_What is being asked_: Beginning at the line that contains "missing: purple duck", return every remaining line of the data below exactly; return nothing before it.

_Data excerpt_:
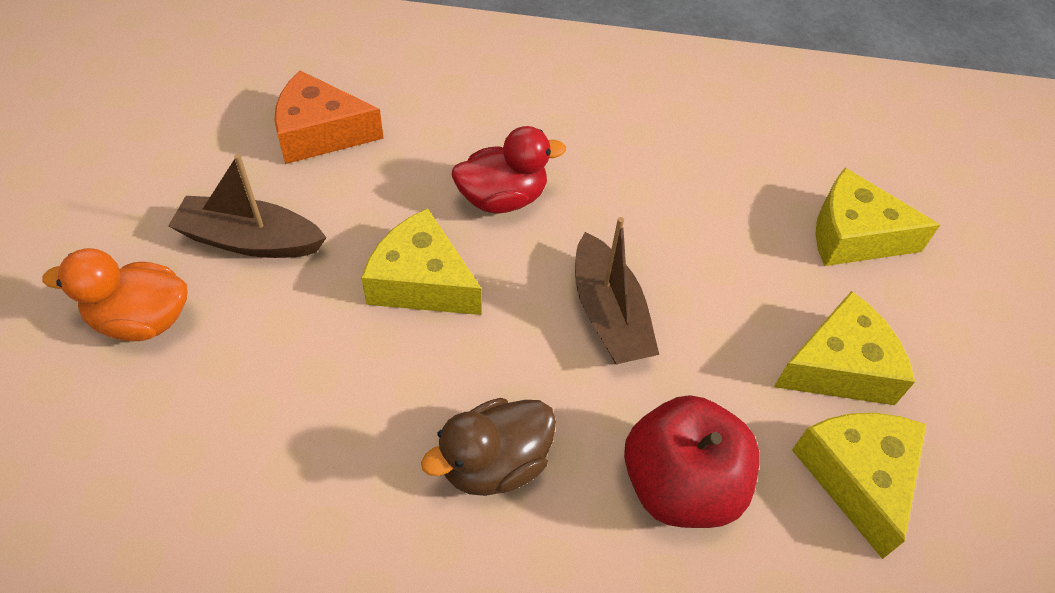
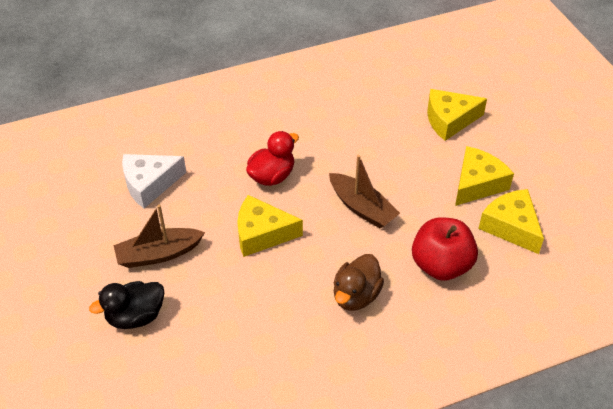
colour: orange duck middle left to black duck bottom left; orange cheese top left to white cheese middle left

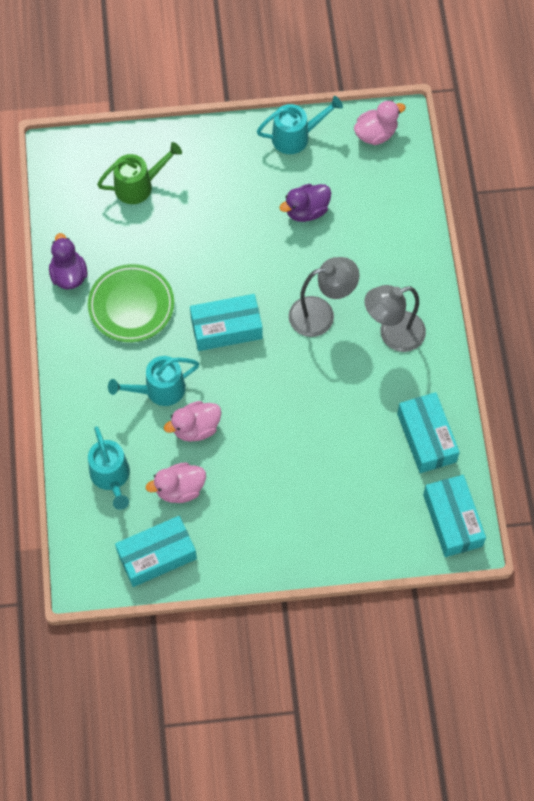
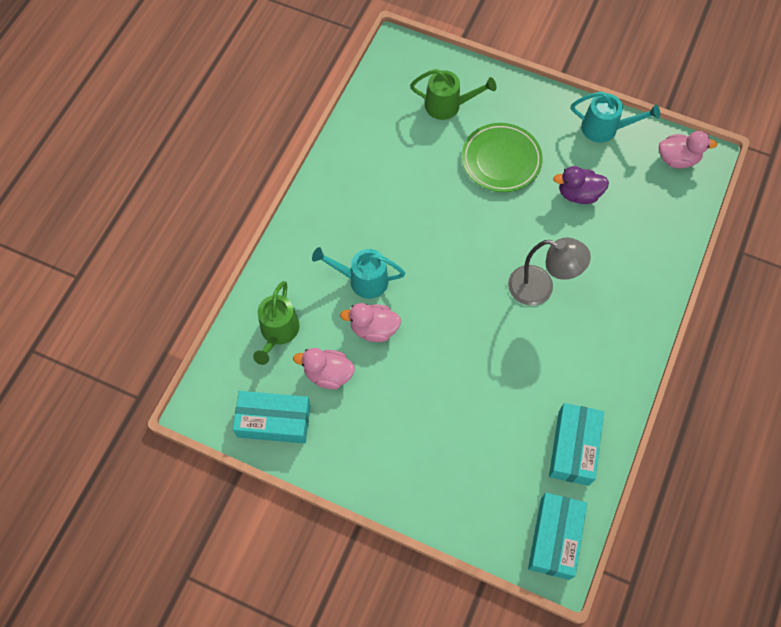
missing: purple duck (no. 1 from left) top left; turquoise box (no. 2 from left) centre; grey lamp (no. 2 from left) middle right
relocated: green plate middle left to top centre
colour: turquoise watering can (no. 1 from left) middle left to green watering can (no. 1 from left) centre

_Completed exercise_:
missing: purple duck (no. 1 from left) top left; turquoise box (no. 2 from left) centre; grey lamp (no. 2 from left) middle right
relocated: green plate middle left to top centre
colour: turquoise watering can (no. 1 from left) middle left to green watering can (no. 1 from left) centre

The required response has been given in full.